_EXERCISE DETAILS_
Output the entries exactly as they appear. Pictures should not be included.

EXTRACTED RECORDS section start

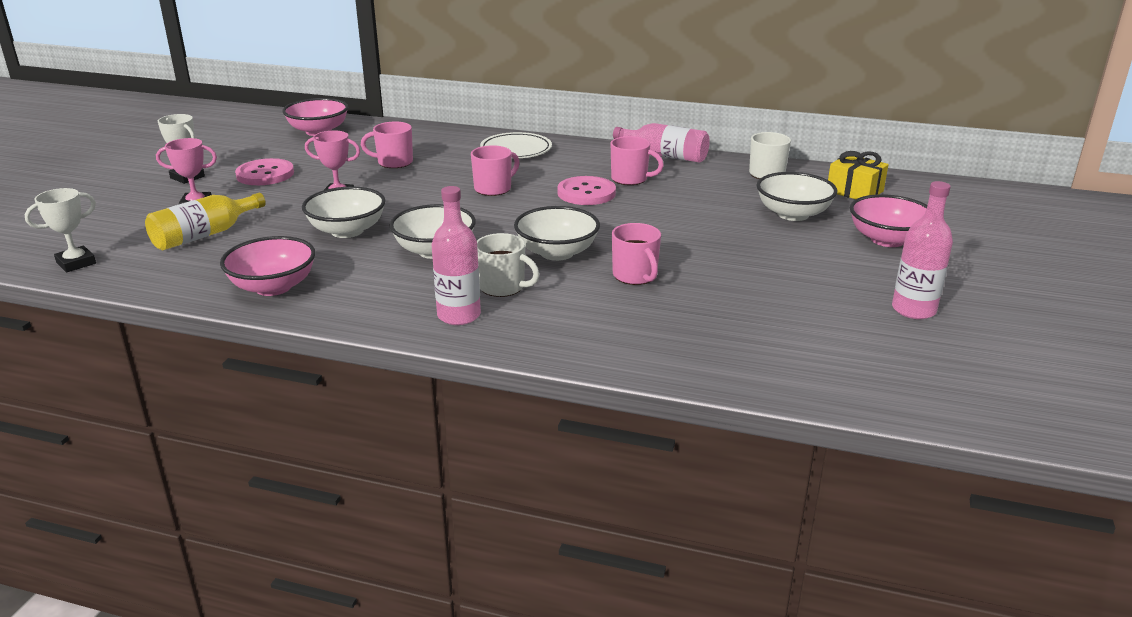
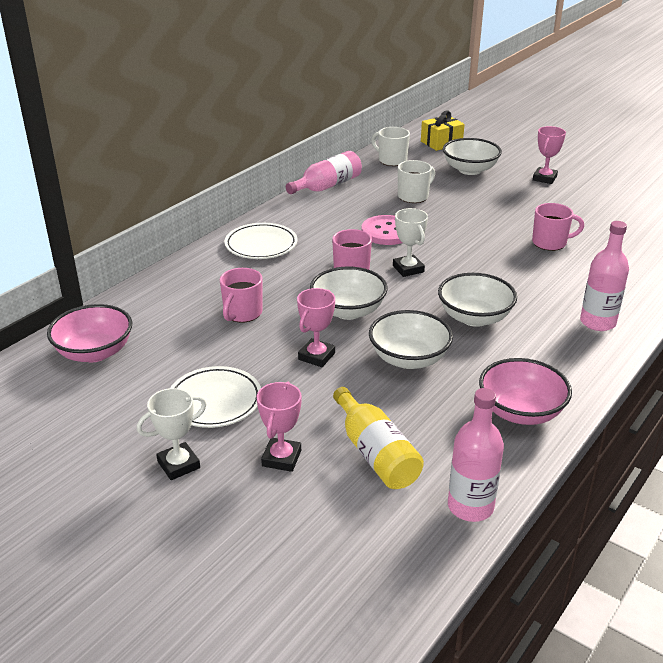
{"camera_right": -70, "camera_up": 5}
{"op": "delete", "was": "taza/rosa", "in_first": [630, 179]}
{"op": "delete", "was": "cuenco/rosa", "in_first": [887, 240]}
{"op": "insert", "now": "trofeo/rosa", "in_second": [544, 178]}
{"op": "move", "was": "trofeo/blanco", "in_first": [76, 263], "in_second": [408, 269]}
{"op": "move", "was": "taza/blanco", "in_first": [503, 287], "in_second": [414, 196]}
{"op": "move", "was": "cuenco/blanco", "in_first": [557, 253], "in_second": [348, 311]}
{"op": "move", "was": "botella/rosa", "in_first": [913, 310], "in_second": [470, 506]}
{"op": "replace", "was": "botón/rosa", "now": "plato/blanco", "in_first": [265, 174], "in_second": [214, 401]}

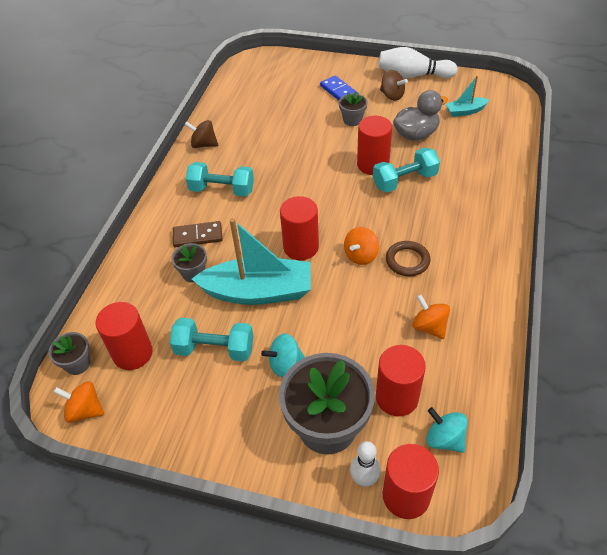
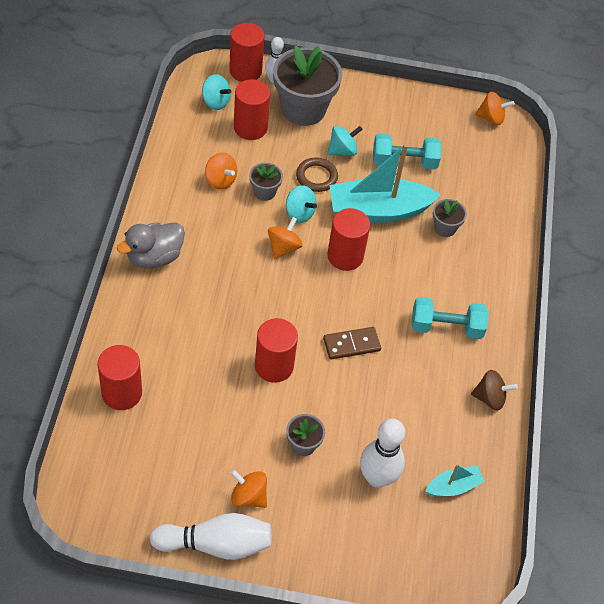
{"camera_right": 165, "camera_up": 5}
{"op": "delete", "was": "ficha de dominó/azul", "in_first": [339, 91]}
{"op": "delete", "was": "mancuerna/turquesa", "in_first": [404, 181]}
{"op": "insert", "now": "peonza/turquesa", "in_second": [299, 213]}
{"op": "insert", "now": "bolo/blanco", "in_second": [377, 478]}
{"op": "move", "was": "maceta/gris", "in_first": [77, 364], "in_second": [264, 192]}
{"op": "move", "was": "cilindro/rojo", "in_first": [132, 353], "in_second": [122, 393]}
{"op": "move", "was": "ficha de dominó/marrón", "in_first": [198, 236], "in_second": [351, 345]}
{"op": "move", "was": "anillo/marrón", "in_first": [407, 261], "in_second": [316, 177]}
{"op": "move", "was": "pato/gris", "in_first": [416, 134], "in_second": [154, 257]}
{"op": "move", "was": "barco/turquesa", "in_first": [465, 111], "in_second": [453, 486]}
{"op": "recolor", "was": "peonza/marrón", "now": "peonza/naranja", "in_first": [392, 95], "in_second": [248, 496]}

EXTRACTED RECORDS section end

_RESPONSE BOX_
{"camera_right": -70, "camera_up": 5}
{"op": "delete", "was": "taza/rosa", "in_first": [630, 179]}
{"op": "delete", "was": "cuenco/rosa", "in_first": [887, 240]}
{"op": "insert", "now": "trofeo/rosa", "in_second": [544, 178]}
{"op": "move", "was": "trofeo/blanco", "in_first": [76, 263], "in_second": [408, 269]}
{"op": "move", "was": "taza/blanco", "in_first": [503, 287], "in_second": [414, 196]}
{"op": "move", "was": "cuenco/blanco", "in_first": [557, 253], "in_second": [348, 311]}
{"op": "move", "was": "botella/rosa", "in_first": [913, 310], "in_second": [470, 506]}
{"op": "replace", "was": "botón/rosa", "now": "plato/blanco", "in_first": [265, 174], "in_second": [214, 401]}

{"camera_right": 165, "camera_up": 5}
{"op": "delete", "was": "ficha de dominó/azul", "in_first": [339, 91]}
{"op": "delete", "was": "mancuerna/turquesa", "in_first": [404, 181]}
{"op": "insert", "now": "peonza/turquesa", "in_second": [299, 213]}
{"op": "insert", "now": "bolo/blanco", "in_second": [377, 478]}
{"op": "move", "was": "maceta/gris", "in_first": [77, 364], "in_second": [264, 192]}
{"op": "move", "was": "cilindro/rojo", "in_first": [132, 353], "in_second": [122, 393]}
{"op": "move", "was": "ficha de dominó/marrón", "in_first": [198, 236], "in_second": [351, 345]}
{"op": "move", "was": "anillo/marrón", "in_first": [407, 261], "in_second": [316, 177]}
{"op": "move", "was": "pato/gris", "in_first": [416, 134], "in_second": [154, 257]}
{"op": "move", "was": "barco/turquesa", "in_first": [465, 111], "in_second": [453, 486]}
{"op": "recolor", "was": "peonza/marrón", "now": "peonza/naranja", "in_first": [392, 95], "in_second": [248, 496]}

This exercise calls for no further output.